**WORK REQUEST**
Please copy every line below that contains the string "image".
═══
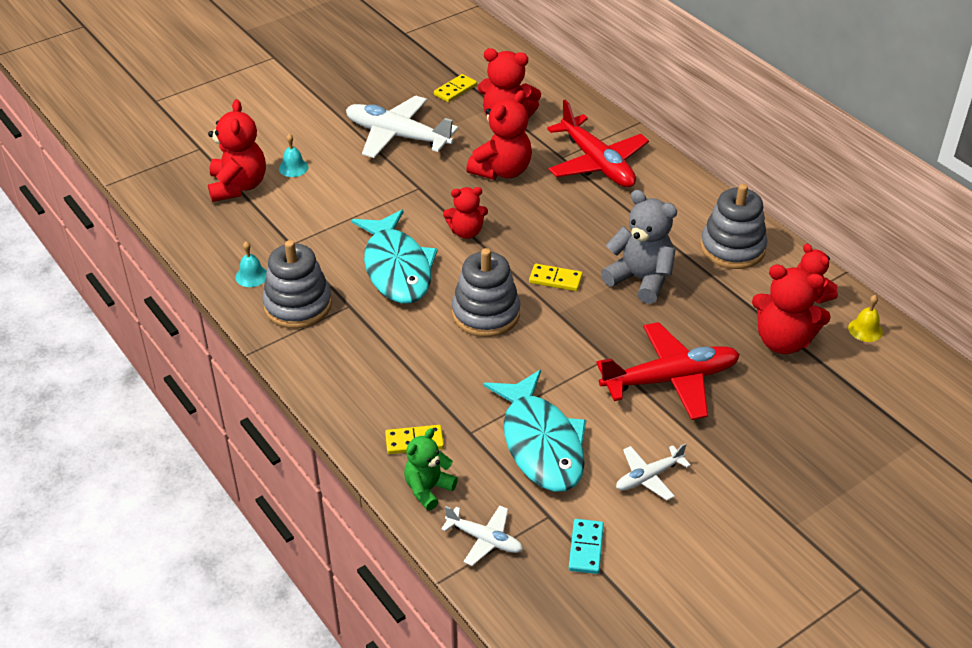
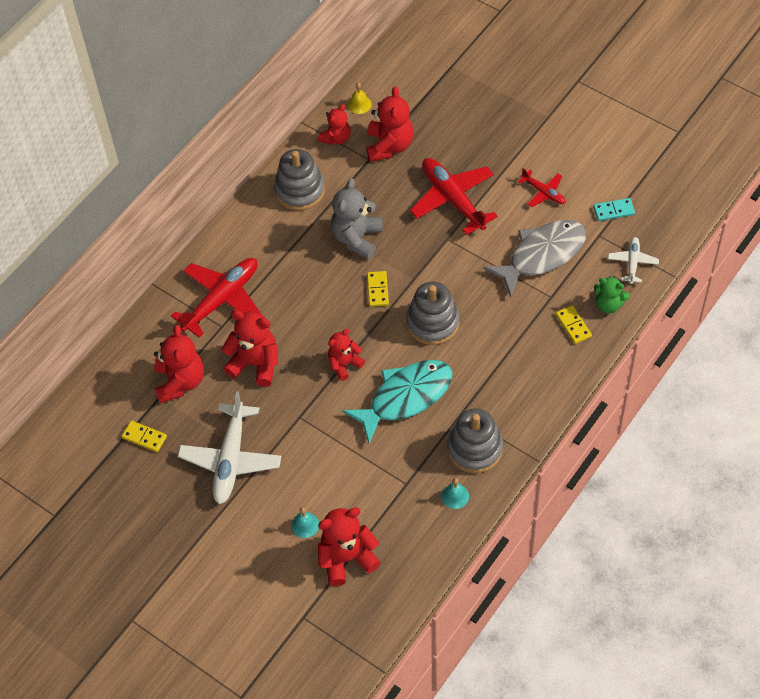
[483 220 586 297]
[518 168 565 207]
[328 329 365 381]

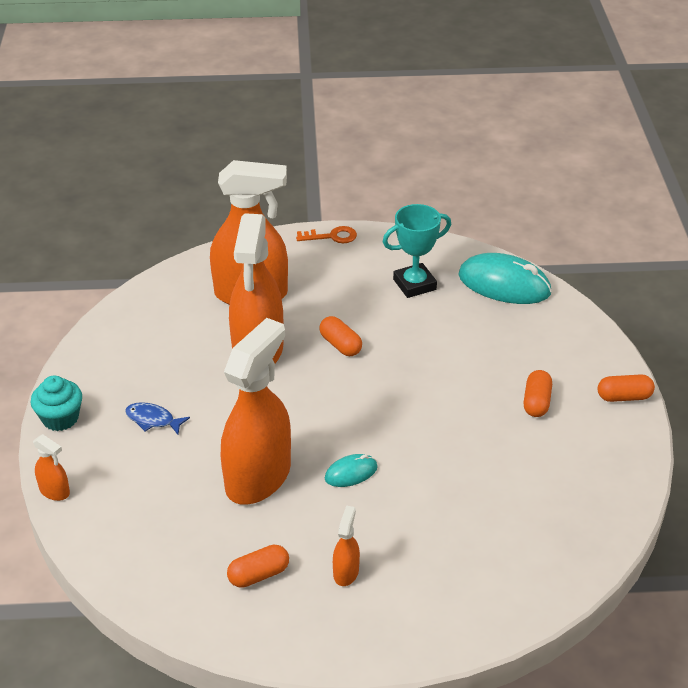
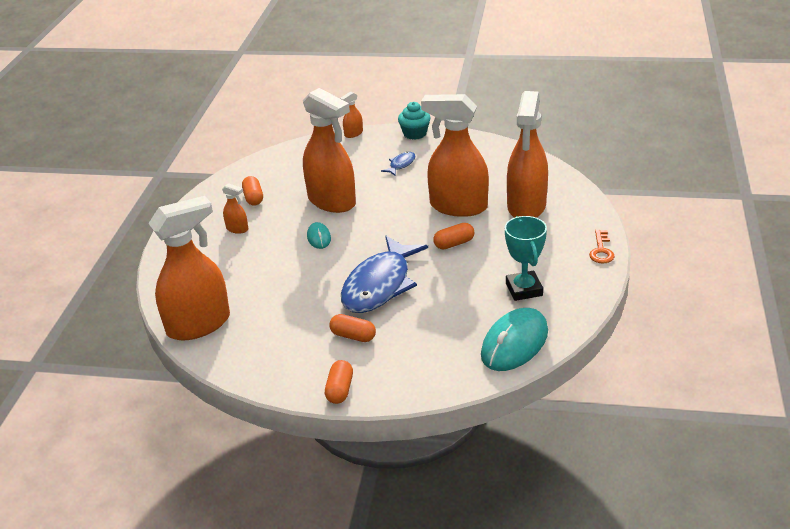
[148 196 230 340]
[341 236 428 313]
═══
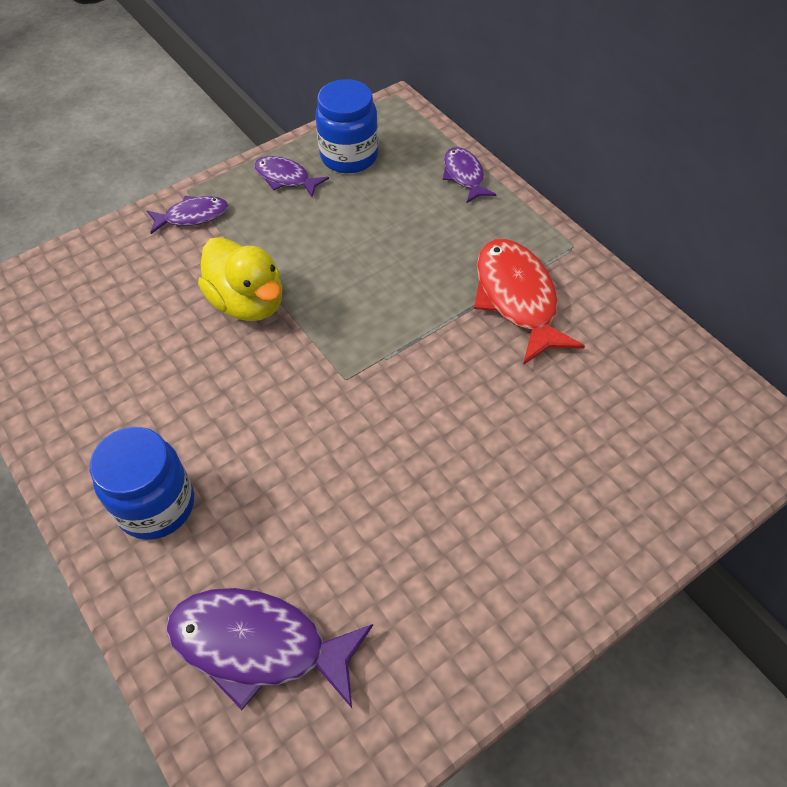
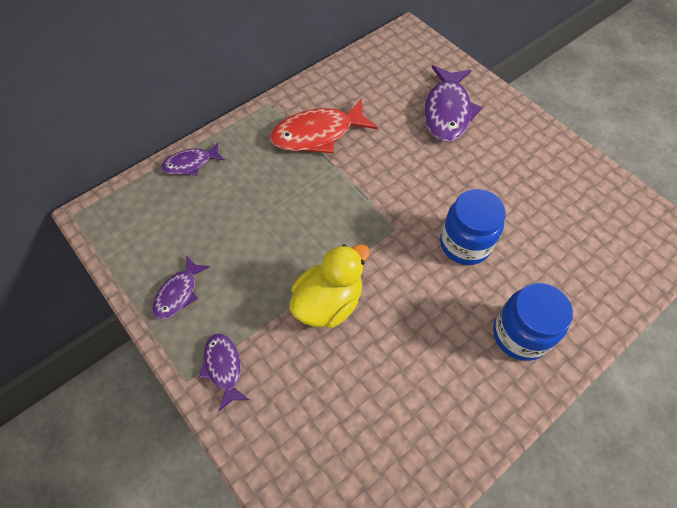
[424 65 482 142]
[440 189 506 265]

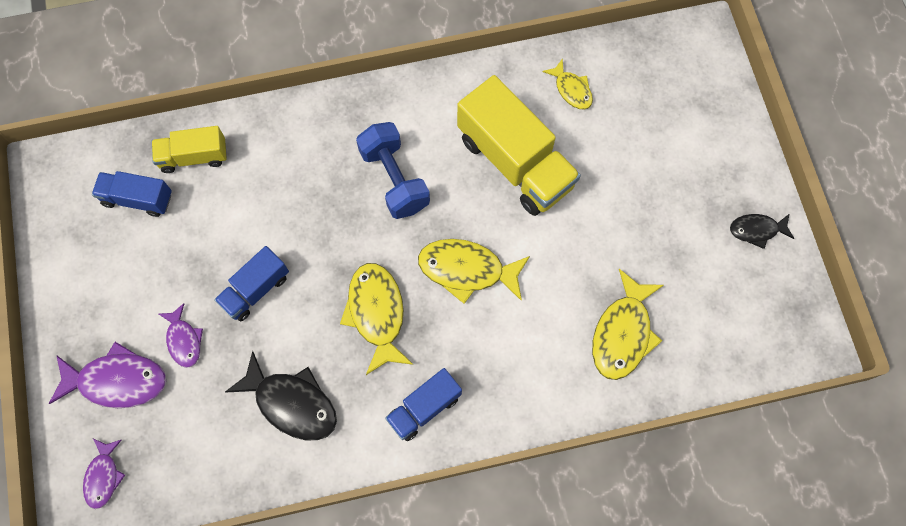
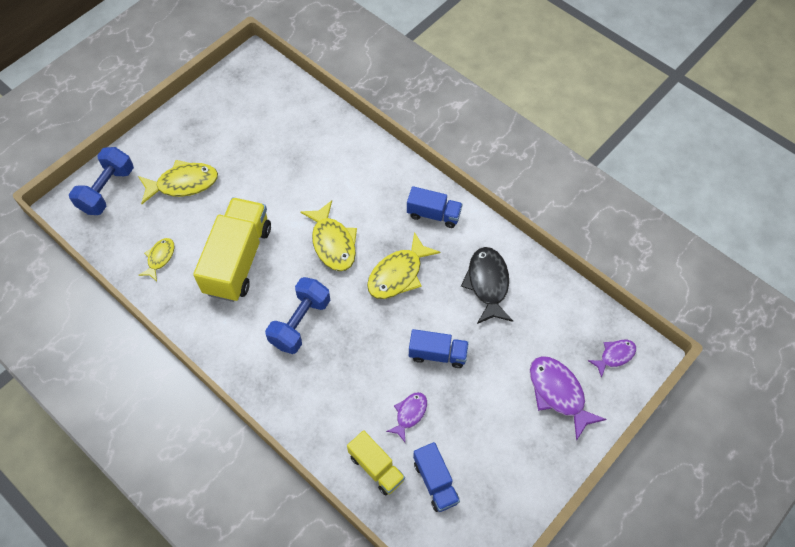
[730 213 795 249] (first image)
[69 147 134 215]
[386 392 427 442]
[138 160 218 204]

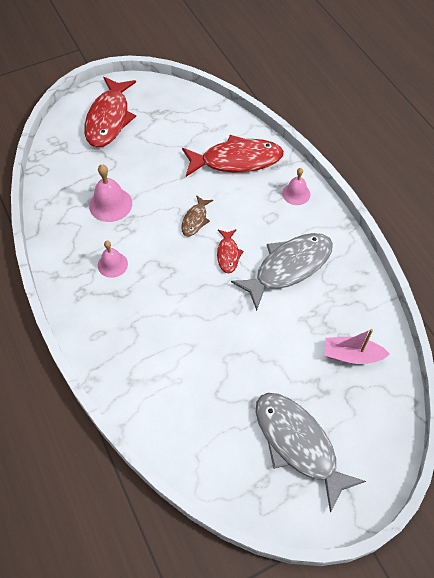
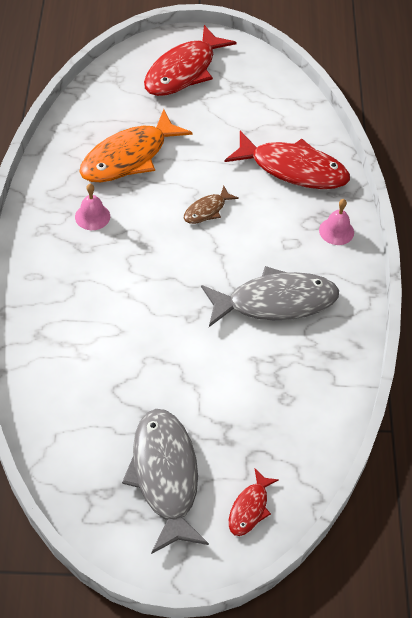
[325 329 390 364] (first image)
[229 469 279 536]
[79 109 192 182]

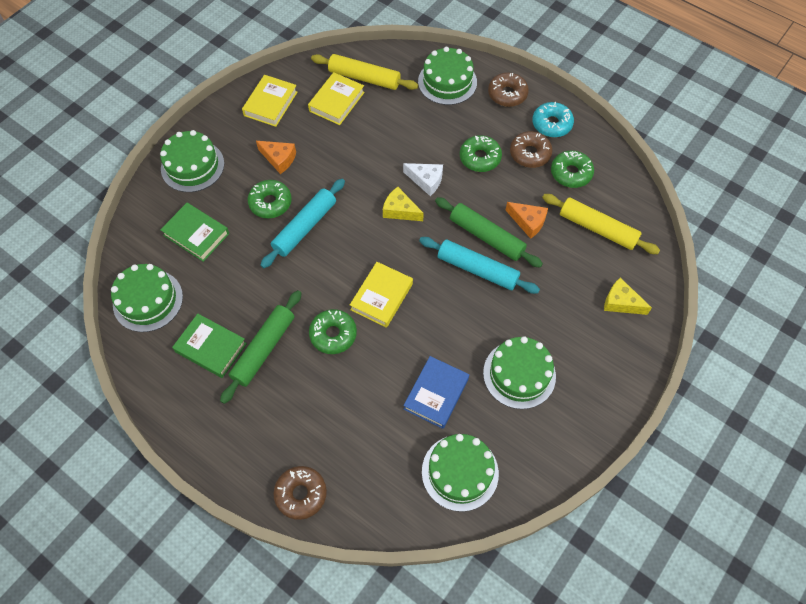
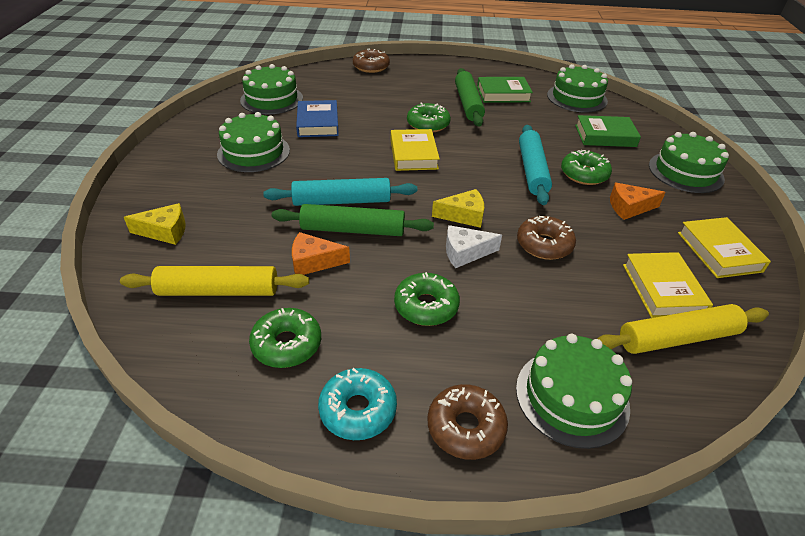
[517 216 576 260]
═══
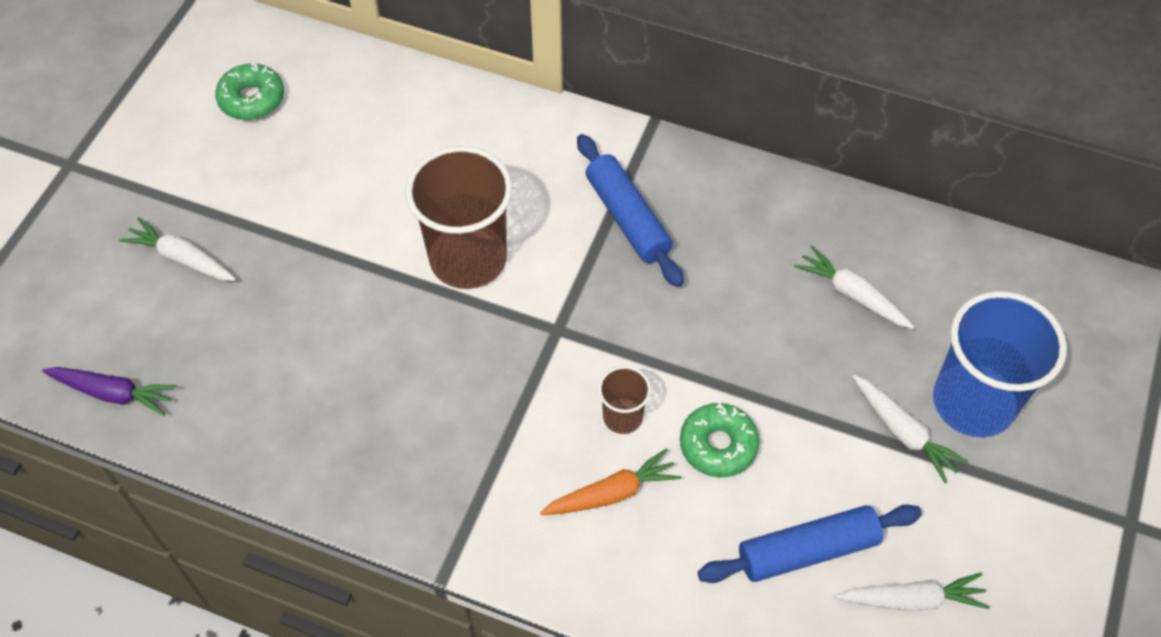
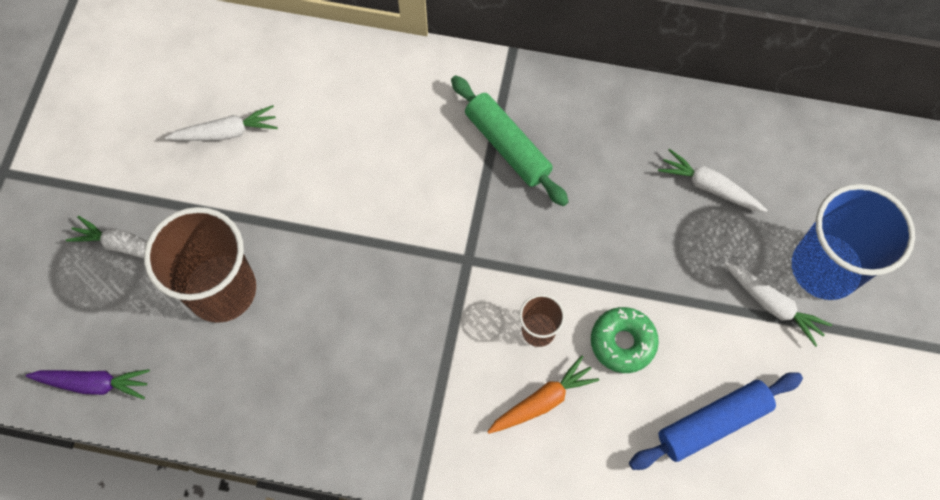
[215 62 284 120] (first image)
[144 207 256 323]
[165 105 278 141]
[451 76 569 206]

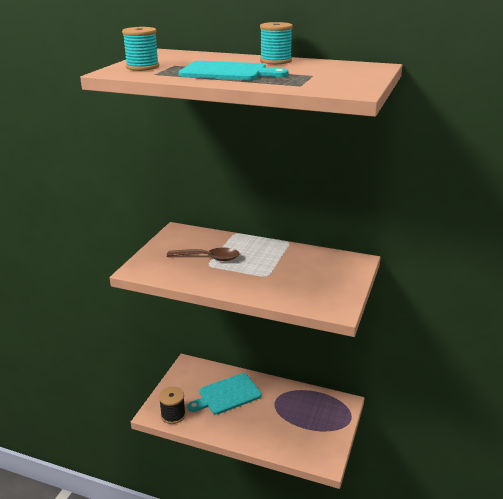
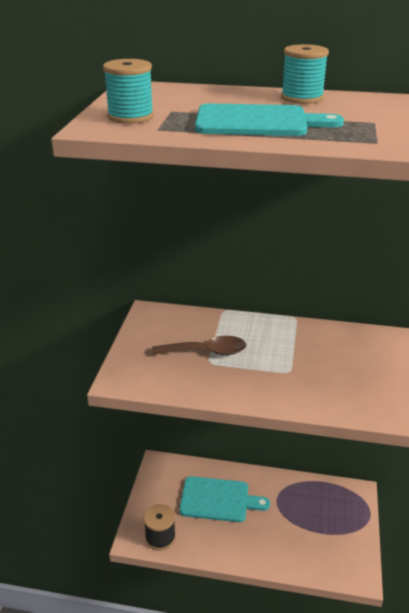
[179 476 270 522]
═══
**RESPONSE AREA**
[730 213 795 249] (first image)
[325 329 390 364] (first image)
[215 62 284 120] (first image)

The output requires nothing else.